● Task requirements
Please return the lines below verbatim, beginning at the one that has "C1: none -> 4.7nF (+5V, U2/GP1)" and stopping after the one that has "U2 pin MCLR: none -> N8", and add no other lines.

━━━━

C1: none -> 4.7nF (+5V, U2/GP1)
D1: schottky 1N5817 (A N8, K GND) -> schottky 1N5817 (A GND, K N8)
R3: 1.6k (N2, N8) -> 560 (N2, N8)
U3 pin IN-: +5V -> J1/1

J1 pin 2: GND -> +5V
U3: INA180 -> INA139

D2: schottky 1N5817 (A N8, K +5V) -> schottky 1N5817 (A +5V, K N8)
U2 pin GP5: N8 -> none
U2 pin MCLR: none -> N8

━━━━

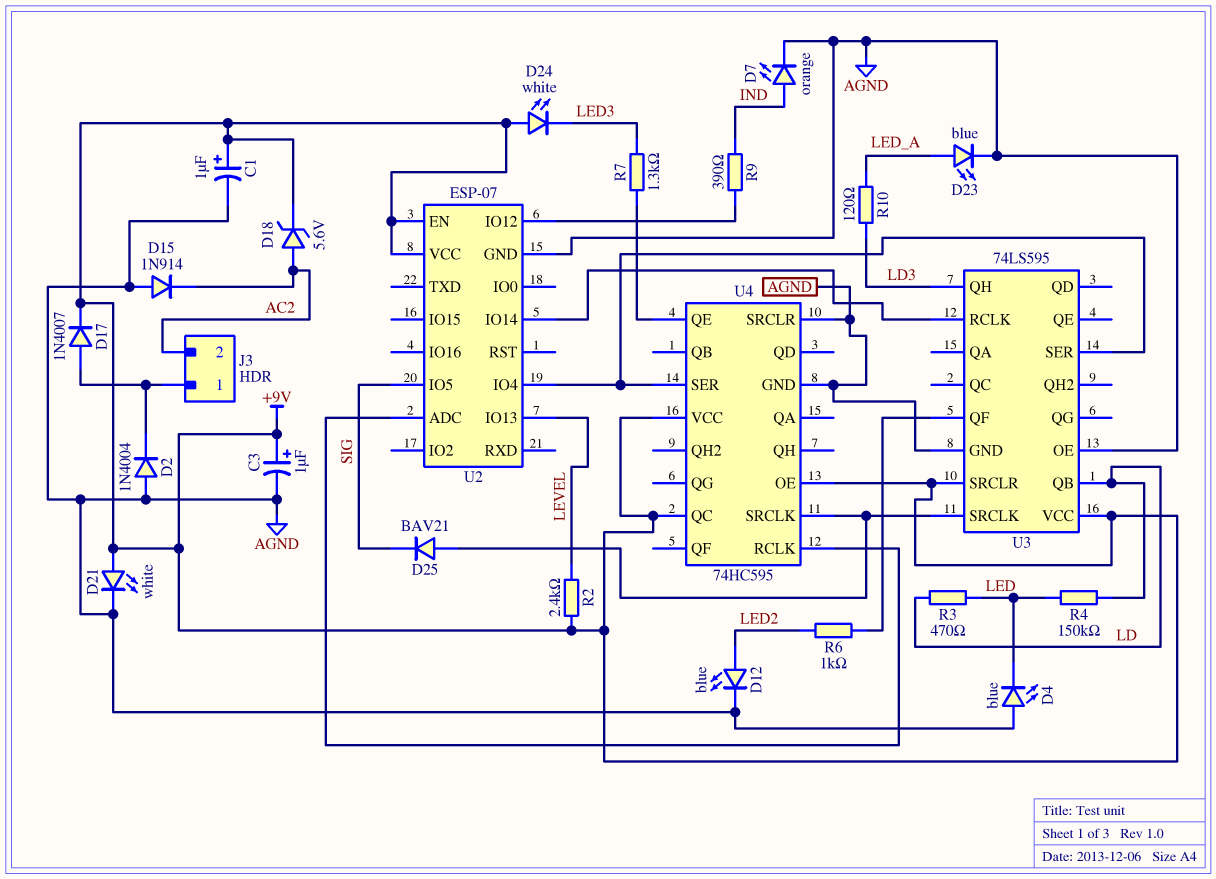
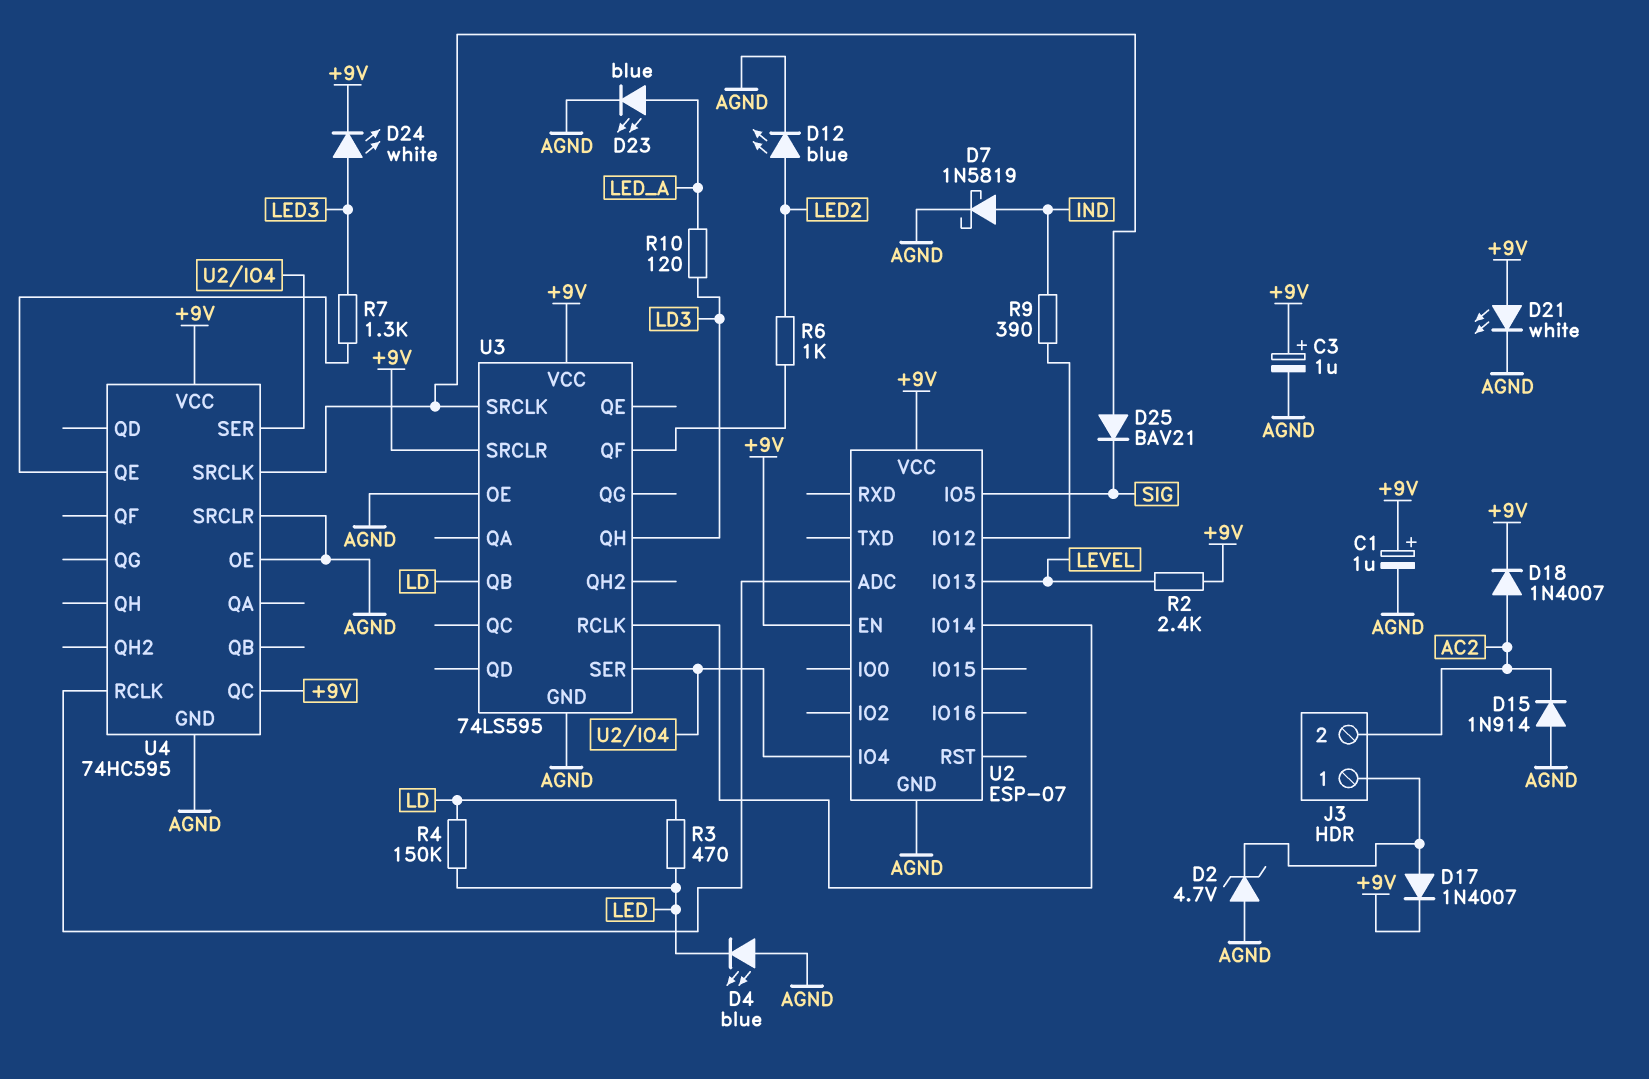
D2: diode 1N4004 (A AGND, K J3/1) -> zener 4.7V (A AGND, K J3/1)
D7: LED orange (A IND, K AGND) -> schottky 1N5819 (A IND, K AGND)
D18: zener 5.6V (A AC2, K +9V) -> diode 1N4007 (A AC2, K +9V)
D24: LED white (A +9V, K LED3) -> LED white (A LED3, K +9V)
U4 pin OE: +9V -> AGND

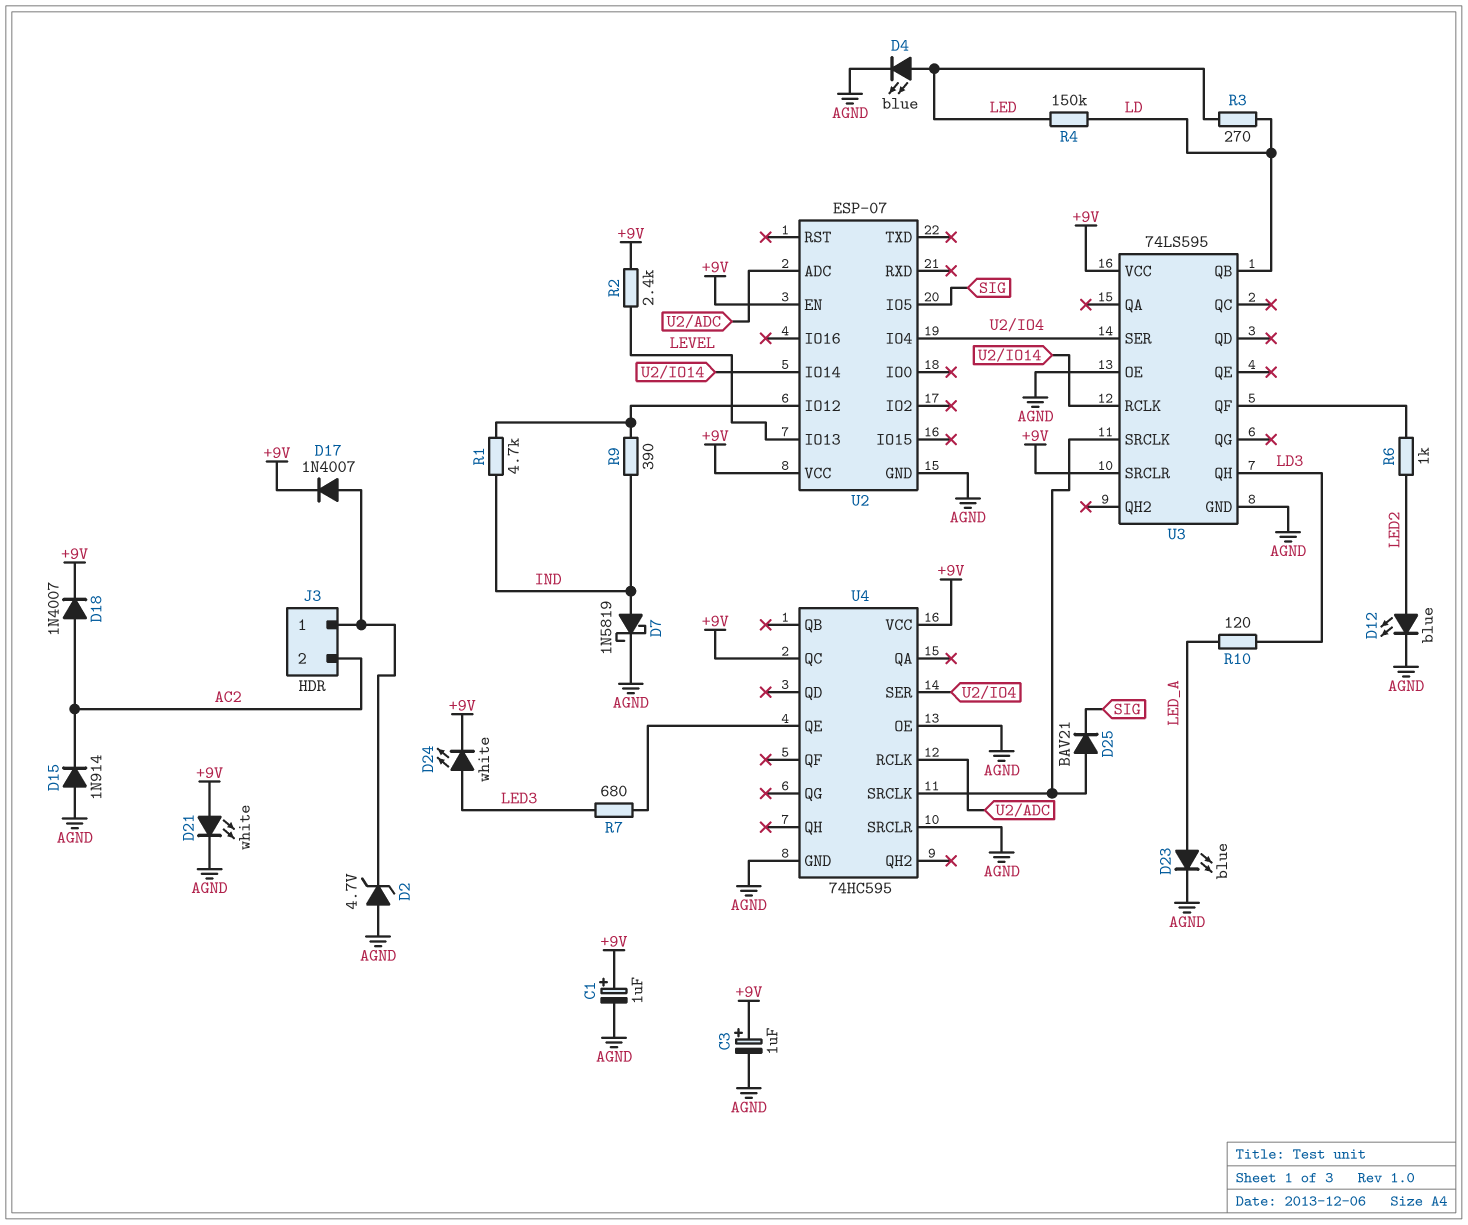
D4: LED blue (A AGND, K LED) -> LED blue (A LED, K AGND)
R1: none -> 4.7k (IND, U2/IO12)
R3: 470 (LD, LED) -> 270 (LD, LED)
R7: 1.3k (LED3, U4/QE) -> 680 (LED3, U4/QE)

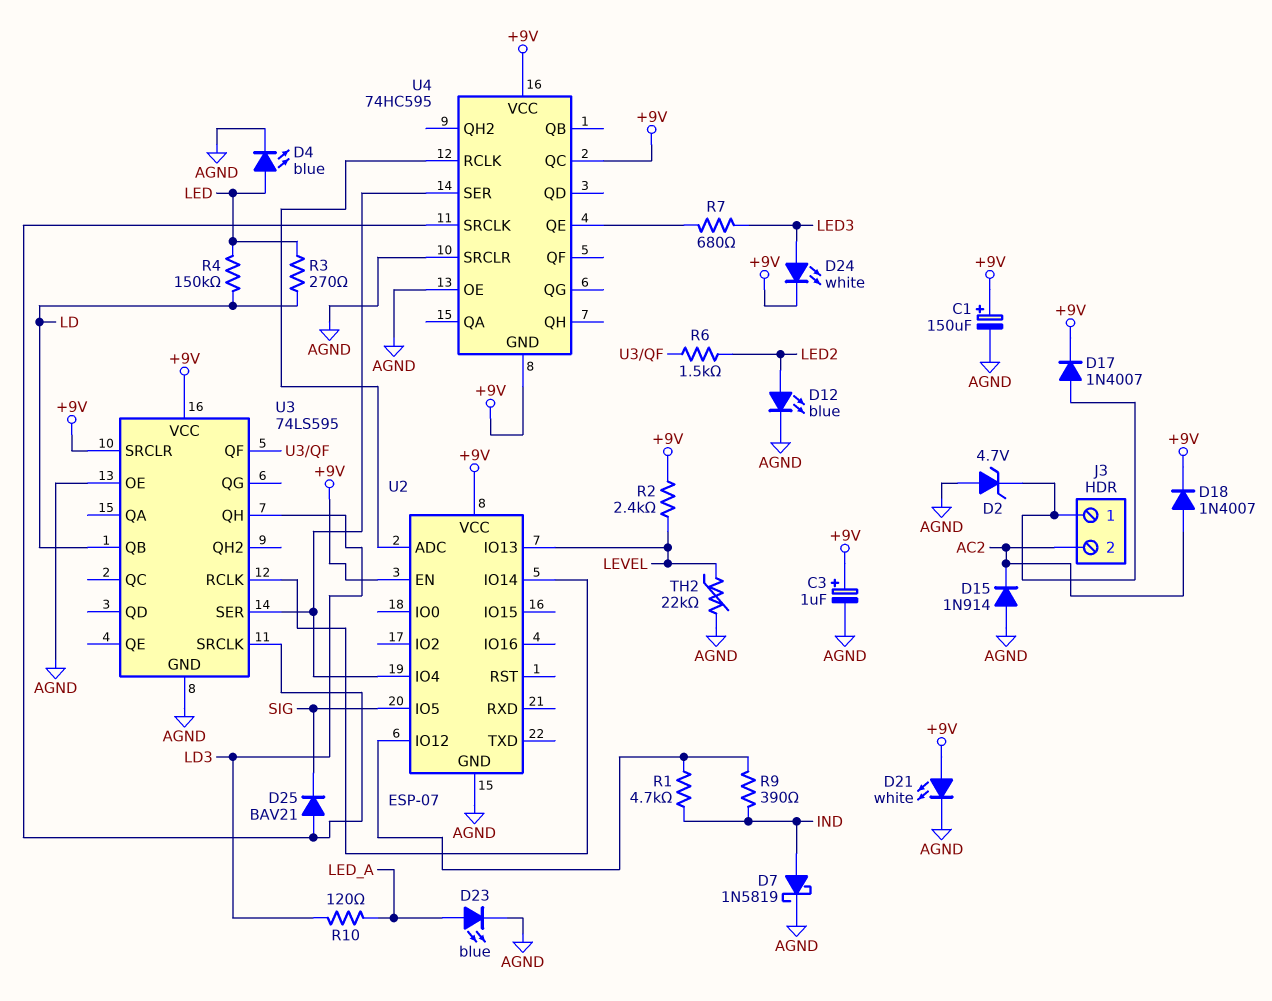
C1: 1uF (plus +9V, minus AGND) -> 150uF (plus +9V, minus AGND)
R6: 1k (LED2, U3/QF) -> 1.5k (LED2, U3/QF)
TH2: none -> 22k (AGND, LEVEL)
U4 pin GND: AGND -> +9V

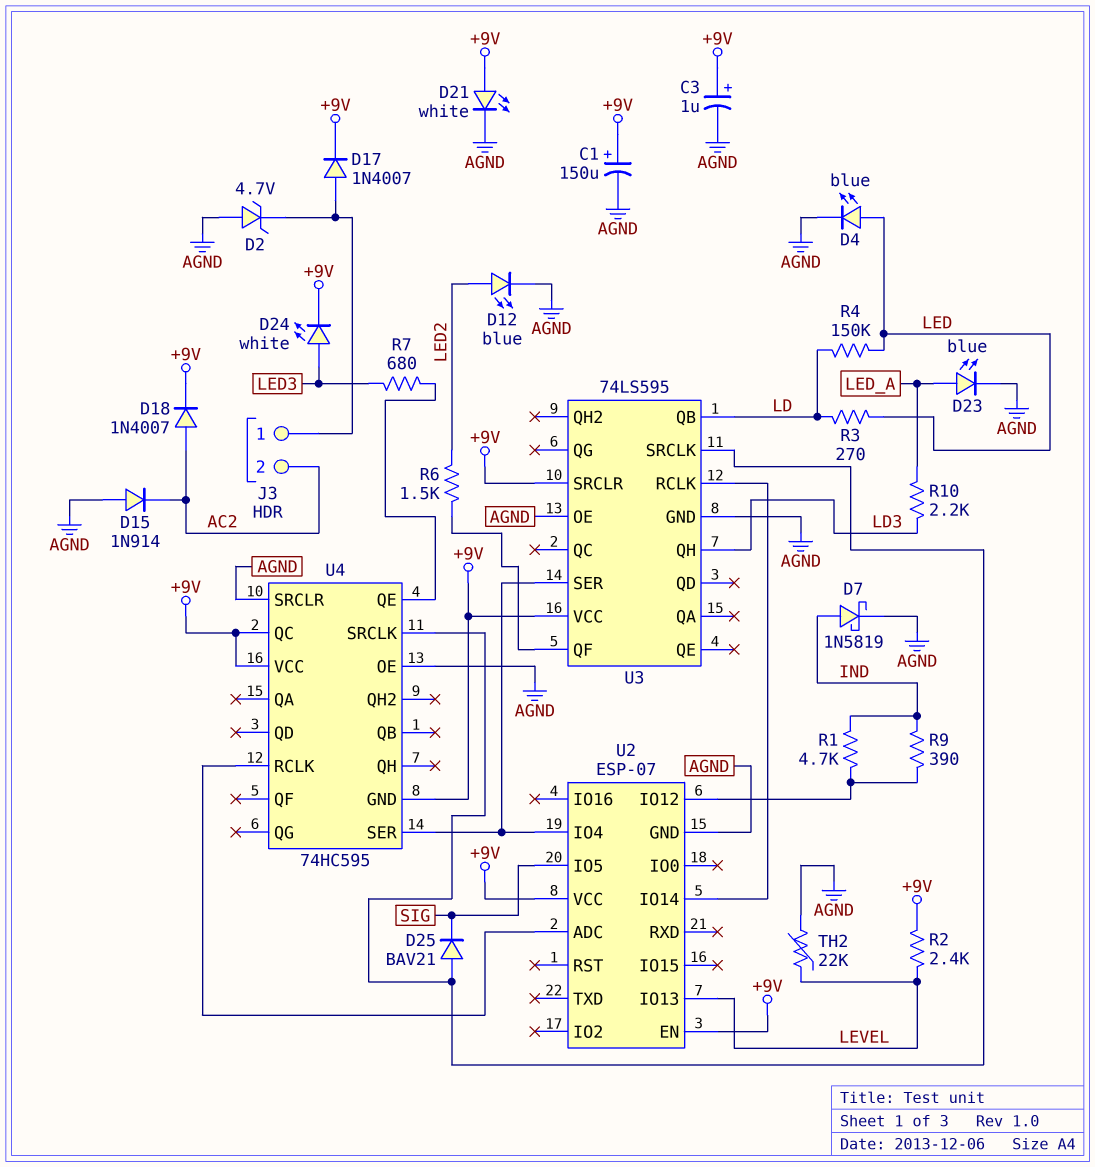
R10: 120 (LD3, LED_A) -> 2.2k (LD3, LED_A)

━━━━

● Solution for this exercise
C1: none -> 4.7nF (+5V, U2/GP1)
D1: schottky 1N5817 (A N8, K GND) -> schottky 1N5817 (A GND, K N8)
R3: 1.6k (N2, N8) -> 560 (N2, N8)
U3 pin IN-: +5V -> J1/1

J1 pin 2: GND -> +5V
U3: INA180 -> INA139

D2: schottky 1N5817 (A N8, K +5V) -> schottky 1N5817 (A +5V, K N8)
U2 pin GP5: N8 -> none
U2 pin MCLR: none -> N8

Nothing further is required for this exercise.